▸ ENTRIES SUPPLIED:
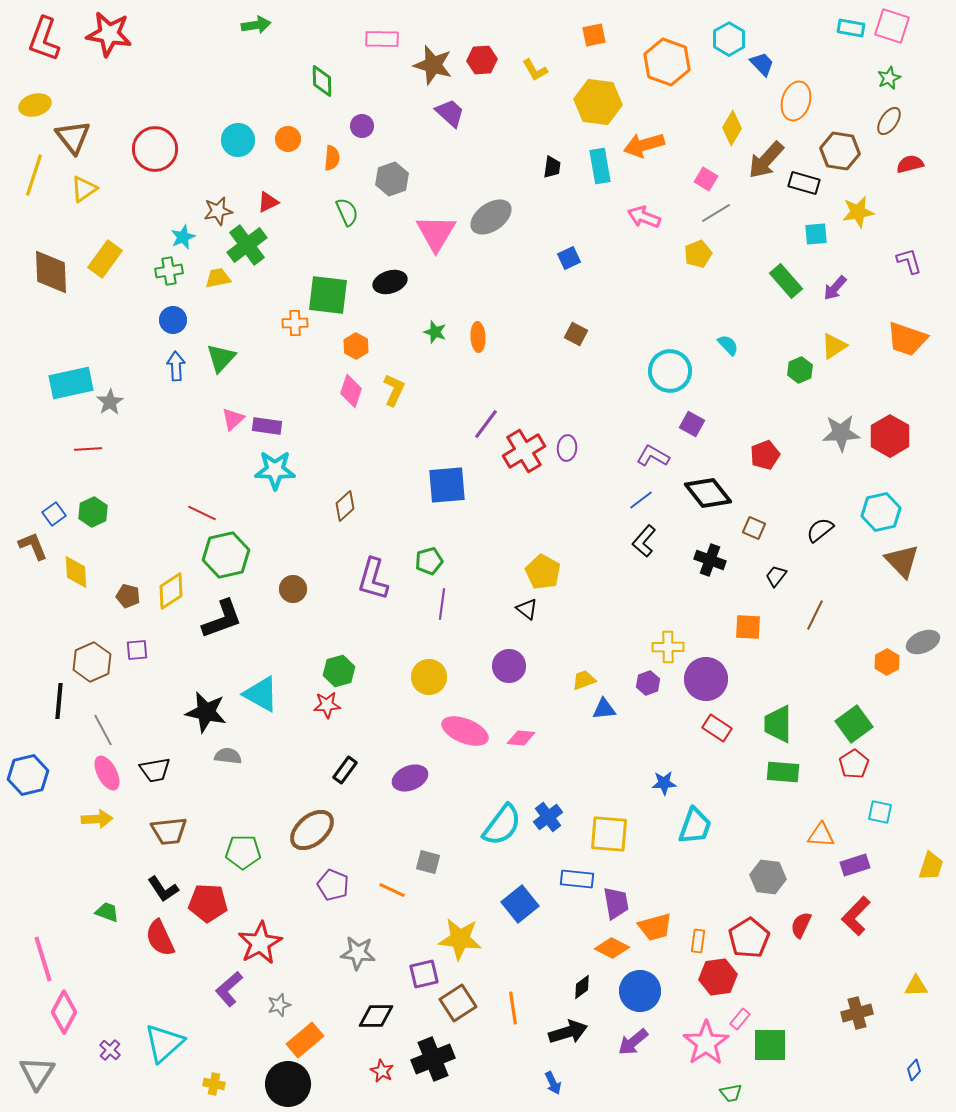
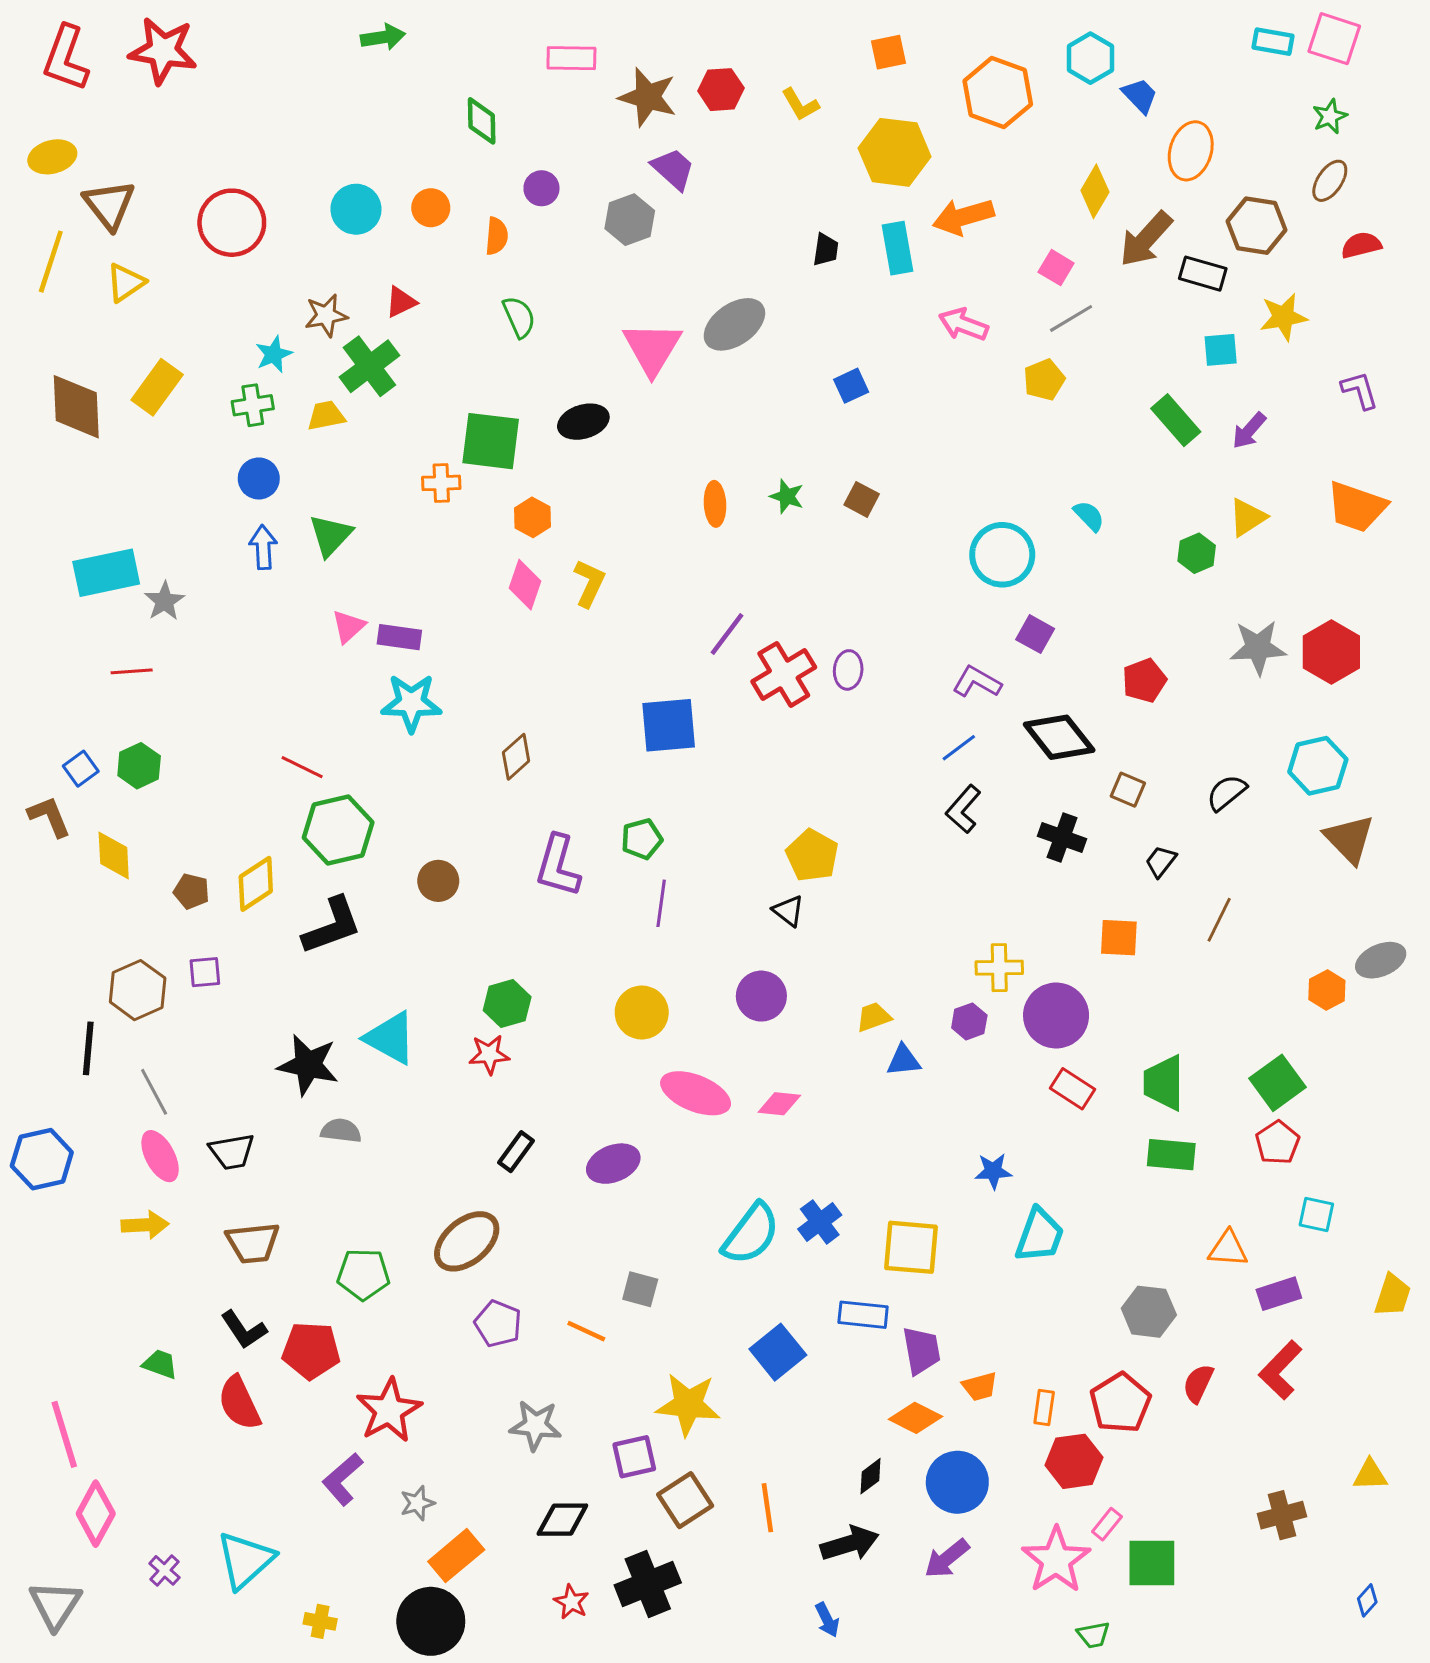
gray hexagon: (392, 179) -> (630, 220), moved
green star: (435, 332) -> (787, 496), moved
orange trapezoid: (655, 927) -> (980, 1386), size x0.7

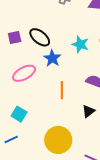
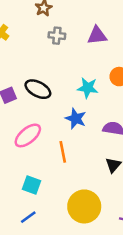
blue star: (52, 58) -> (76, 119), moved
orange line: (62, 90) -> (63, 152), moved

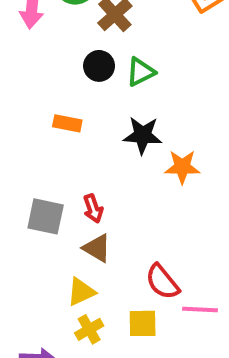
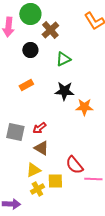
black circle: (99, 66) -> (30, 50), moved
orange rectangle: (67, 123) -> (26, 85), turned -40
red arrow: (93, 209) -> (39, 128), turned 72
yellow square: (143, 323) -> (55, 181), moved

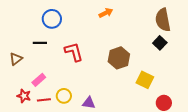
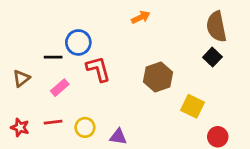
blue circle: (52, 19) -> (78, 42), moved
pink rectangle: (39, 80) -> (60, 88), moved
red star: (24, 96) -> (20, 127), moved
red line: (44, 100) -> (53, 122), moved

▸ WHAT YOU ARE ASKED TO DO: Pictures stay out; all other material above is restated word for word.

▸ RESPONSE AREA:
gray hexagon: (392, 179) -> (630, 220), moved
green star: (435, 332) -> (787, 496), moved
orange trapezoid: (655, 927) -> (980, 1386), size x0.7

blue star: (52, 58) -> (76, 119), moved
orange line: (62, 90) -> (63, 152), moved

black circle: (99, 66) -> (30, 50), moved
orange rectangle: (67, 123) -> (26, 85), turned -40
red arrow: (93, 209) -> (39, 128), turned 72
yellow square: (143, 323) -> (55, 181), moved

blue circle: (52, 19) -> (78, 42), moved
pink rectangle: (39, 80) -> (60, 88), moved
red star: (24, 96) -> (20, 127), moved
red line: (44, 100) -> (53, 122), moved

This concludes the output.